- YOUR INSTRUCTIONS: Beginning with the first line of the entries below, quote each line until you reach and include the line with "U21: OR (in".

- - -

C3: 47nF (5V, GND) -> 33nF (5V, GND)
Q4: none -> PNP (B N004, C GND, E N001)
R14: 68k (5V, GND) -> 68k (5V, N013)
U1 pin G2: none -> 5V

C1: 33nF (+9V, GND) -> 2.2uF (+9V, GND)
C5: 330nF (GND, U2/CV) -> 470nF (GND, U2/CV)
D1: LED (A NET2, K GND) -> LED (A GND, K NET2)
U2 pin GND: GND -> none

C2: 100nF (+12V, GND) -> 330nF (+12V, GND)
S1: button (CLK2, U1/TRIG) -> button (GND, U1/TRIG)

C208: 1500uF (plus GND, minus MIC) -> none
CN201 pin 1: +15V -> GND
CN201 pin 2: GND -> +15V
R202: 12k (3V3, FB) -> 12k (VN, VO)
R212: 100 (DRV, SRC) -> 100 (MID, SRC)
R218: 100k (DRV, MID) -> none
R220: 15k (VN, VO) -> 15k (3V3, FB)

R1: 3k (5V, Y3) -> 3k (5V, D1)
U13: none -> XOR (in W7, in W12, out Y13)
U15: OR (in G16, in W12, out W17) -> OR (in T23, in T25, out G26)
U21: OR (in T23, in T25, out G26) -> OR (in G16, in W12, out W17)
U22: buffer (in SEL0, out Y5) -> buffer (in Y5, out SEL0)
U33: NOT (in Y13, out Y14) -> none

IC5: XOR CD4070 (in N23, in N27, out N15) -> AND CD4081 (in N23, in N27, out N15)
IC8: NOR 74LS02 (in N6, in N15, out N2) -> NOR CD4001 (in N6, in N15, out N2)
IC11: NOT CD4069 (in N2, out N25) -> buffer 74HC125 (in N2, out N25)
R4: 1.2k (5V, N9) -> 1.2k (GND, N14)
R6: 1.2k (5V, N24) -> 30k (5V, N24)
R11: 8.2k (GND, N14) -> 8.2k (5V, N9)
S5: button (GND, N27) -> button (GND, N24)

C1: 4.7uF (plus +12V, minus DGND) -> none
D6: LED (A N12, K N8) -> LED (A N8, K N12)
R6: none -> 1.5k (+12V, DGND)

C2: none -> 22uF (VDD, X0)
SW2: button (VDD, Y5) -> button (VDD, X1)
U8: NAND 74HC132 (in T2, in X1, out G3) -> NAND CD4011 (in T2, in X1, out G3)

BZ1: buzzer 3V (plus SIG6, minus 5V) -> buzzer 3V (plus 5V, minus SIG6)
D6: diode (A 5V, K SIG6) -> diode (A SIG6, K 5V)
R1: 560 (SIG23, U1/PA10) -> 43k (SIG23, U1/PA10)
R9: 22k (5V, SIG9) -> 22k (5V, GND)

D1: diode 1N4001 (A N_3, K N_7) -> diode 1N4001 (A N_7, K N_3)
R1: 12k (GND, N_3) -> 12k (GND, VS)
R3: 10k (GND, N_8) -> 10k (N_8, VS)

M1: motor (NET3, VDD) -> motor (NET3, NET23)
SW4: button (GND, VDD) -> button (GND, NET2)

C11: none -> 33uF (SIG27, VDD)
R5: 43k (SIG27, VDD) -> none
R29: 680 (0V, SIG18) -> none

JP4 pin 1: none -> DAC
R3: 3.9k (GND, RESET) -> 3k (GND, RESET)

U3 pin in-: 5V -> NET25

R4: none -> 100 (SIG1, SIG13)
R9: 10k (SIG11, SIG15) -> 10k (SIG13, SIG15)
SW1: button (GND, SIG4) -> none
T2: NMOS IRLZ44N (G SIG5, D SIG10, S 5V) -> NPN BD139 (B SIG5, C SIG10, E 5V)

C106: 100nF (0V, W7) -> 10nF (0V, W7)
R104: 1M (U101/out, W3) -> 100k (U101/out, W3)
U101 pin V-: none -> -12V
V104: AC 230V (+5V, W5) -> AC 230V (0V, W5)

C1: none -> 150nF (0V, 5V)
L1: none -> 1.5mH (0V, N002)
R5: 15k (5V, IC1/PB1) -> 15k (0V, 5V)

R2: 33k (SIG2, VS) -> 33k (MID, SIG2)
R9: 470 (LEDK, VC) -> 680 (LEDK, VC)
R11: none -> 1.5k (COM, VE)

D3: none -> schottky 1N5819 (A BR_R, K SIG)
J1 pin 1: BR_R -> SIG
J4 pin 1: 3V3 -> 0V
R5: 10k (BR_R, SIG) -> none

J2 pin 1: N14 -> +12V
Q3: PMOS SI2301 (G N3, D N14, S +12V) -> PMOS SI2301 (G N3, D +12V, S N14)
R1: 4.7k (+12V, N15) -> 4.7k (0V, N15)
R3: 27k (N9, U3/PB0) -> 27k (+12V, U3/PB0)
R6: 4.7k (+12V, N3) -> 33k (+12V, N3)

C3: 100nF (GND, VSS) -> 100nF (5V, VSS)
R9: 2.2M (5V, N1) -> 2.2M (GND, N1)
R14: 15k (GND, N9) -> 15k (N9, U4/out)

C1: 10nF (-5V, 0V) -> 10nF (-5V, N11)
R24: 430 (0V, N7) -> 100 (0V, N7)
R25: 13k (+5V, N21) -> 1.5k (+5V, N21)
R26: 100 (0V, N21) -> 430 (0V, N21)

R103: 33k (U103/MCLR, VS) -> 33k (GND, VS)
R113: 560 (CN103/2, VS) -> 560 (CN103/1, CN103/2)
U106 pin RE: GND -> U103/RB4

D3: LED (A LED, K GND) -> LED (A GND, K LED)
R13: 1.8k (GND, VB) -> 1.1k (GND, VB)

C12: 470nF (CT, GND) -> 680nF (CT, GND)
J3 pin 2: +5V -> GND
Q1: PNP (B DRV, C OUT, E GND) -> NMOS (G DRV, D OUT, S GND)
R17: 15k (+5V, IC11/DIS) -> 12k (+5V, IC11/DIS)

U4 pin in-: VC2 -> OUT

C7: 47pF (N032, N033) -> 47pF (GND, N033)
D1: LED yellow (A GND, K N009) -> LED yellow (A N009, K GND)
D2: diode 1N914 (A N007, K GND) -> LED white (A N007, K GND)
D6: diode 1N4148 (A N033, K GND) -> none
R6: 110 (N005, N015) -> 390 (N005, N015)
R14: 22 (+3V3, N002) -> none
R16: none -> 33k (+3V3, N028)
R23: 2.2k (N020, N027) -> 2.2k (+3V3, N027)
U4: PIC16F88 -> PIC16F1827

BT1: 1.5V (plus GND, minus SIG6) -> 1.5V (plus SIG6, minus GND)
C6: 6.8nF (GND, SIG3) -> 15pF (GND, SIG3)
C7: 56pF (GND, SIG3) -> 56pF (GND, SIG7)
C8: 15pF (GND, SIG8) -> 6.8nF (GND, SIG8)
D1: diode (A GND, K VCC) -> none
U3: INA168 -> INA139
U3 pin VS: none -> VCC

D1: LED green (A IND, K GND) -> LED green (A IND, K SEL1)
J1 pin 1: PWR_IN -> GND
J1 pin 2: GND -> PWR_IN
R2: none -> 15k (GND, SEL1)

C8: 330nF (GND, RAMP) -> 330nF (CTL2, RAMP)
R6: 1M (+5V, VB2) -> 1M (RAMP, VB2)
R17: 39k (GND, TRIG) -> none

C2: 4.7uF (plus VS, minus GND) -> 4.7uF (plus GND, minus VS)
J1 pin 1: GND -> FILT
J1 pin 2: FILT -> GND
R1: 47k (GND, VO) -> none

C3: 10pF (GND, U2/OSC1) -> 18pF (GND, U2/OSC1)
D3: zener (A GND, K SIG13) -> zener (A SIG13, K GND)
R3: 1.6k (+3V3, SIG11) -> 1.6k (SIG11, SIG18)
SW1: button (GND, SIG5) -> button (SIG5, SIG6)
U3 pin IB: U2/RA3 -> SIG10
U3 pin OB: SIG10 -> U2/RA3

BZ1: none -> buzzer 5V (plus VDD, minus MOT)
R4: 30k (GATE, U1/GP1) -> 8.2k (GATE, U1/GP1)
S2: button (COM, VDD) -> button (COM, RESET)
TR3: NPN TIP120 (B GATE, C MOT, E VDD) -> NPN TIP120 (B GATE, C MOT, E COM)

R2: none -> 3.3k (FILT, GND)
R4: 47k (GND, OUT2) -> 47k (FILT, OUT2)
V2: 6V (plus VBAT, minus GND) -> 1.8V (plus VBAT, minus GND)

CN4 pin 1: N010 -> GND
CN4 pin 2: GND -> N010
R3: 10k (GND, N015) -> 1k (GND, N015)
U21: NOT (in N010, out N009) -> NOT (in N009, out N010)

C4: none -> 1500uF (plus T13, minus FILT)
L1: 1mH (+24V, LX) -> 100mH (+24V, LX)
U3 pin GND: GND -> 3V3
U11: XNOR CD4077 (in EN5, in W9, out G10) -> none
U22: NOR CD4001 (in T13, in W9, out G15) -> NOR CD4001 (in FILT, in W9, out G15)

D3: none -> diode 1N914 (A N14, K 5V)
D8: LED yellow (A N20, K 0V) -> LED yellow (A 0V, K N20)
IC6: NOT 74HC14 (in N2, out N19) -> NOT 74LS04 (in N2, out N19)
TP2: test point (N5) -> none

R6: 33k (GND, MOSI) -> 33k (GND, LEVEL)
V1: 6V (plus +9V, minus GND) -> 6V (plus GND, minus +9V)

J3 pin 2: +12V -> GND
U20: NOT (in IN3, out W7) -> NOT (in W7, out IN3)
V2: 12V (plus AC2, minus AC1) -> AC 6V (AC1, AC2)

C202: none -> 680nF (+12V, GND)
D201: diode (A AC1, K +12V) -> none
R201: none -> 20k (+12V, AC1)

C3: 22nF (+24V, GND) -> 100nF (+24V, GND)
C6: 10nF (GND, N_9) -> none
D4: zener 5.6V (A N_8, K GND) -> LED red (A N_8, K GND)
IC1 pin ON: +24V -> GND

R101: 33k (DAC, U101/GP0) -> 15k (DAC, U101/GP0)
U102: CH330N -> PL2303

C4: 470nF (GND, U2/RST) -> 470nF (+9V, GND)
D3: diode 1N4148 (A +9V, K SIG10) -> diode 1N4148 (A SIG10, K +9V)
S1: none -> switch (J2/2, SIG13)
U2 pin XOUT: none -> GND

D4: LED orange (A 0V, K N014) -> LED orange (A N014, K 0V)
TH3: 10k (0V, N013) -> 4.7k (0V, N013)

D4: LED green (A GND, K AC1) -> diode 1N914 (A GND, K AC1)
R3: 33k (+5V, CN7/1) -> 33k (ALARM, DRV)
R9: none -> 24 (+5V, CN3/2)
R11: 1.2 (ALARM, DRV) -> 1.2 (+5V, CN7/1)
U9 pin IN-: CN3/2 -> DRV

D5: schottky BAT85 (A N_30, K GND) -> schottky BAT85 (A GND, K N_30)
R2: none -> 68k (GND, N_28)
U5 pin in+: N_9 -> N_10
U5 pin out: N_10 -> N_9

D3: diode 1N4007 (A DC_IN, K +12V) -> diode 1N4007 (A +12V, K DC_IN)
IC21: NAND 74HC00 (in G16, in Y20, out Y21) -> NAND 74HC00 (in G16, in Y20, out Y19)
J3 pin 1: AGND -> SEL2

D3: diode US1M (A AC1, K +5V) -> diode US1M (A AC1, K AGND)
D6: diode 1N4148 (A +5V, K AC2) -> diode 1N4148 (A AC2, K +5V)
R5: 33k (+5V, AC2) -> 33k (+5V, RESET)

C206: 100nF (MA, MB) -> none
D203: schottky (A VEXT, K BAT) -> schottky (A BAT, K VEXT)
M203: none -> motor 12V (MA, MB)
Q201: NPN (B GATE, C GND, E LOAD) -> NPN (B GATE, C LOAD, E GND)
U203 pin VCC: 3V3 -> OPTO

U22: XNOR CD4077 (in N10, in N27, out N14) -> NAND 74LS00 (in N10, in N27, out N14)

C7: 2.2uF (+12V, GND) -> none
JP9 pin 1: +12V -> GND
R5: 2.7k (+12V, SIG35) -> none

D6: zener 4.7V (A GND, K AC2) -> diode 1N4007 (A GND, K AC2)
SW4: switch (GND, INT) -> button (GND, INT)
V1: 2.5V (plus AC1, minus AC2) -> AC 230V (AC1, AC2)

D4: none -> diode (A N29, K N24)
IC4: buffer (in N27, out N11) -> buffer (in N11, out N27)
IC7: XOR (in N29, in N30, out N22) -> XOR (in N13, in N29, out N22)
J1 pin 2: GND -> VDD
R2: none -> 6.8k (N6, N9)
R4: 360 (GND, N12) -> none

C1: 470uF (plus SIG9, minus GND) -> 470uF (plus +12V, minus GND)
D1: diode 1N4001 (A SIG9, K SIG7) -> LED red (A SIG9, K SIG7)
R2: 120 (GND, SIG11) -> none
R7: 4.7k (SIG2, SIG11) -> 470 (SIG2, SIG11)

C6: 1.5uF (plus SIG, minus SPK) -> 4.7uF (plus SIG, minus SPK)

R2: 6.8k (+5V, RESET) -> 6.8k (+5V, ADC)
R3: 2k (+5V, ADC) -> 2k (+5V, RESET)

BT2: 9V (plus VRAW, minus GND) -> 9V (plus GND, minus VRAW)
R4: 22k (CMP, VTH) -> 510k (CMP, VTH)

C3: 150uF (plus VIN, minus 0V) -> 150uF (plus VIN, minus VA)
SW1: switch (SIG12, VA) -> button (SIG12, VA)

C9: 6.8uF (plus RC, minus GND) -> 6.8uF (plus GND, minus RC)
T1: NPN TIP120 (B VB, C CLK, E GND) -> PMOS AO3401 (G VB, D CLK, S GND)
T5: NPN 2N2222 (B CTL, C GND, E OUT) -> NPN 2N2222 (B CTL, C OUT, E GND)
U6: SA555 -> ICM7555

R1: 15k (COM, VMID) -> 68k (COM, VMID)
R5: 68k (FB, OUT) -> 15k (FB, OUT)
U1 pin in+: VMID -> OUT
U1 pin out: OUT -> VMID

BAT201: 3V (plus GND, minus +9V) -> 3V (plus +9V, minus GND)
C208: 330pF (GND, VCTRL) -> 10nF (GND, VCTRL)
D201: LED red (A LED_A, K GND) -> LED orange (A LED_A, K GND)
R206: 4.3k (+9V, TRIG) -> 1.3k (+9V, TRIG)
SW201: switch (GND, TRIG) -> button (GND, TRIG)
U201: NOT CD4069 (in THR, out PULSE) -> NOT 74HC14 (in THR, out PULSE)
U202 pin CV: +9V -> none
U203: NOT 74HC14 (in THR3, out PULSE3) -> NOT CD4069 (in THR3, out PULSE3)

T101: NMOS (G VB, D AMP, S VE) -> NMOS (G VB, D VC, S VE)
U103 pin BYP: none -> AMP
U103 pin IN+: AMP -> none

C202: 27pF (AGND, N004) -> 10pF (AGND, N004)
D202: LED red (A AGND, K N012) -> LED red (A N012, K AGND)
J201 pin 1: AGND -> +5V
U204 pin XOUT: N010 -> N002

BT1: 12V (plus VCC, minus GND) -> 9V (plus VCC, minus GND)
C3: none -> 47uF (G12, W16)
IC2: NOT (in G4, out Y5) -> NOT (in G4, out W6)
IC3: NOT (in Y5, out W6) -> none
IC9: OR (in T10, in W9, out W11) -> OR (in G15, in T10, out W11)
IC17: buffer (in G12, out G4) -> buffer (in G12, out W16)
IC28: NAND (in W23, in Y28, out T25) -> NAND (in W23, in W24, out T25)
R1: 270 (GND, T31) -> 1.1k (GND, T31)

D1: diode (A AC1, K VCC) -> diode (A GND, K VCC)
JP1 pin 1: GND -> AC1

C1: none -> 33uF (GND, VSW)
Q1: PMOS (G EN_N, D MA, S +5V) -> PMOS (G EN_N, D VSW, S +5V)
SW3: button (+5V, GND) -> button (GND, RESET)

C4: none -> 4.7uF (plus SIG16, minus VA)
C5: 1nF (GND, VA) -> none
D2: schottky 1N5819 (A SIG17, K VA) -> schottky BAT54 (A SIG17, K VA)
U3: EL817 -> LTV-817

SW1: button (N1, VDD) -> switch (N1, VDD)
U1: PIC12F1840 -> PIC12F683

- - -

- SOLUTION BELOW:
C3: 47nF (5V, GND) -> 33nF (5V, GND)
Q4: none -> PNP (B N004, C GND, E N001)
R14: 68k (5V, GND) -> 68k (5V, N013)
U1 pin G2: none -> 5V

C1: 33nF (+9V, GND) -> 2.2uF (+9V, GND)
C5: 330nF (GND, U2/CV) -> 470nF (GND, U2/CV)
D1: LED (A NET2, K GND) -> LED (A GND, K NET2)
U2 pin GND: GND -> none

C2: 100nF (+12V, GND) -> 330nF (+12V, GND)
S1: button (CLK2, U1/TRIG) -> button (GND, U1/TRIG)

C208: 1500uF (plus GND, minus MIC) -> none
CN201 pin 1: +15V -> GND
CN201 pin 2: GND -> +15V
R202: 12k (3V3, FB) -> 12k (VN, VO)
R212: 100 (DRV, SRC) -> 100 (MID, SRC)
R218: 100k (DRV, MID) -> none
R220: 15k (VN, VO) -> 15k (3V3, FB)

R1: 3k (5V, Y3) -> 3k (5V, D1)
U13: none -> XOR (in W7, in W12, out Y13)
U15: OR (in G16, in W12, out W17) -> OR (in T23, in T25, out G26)
U21: OR (in T23, in T25, out G26) -> OR (in G16, in W12, out W17)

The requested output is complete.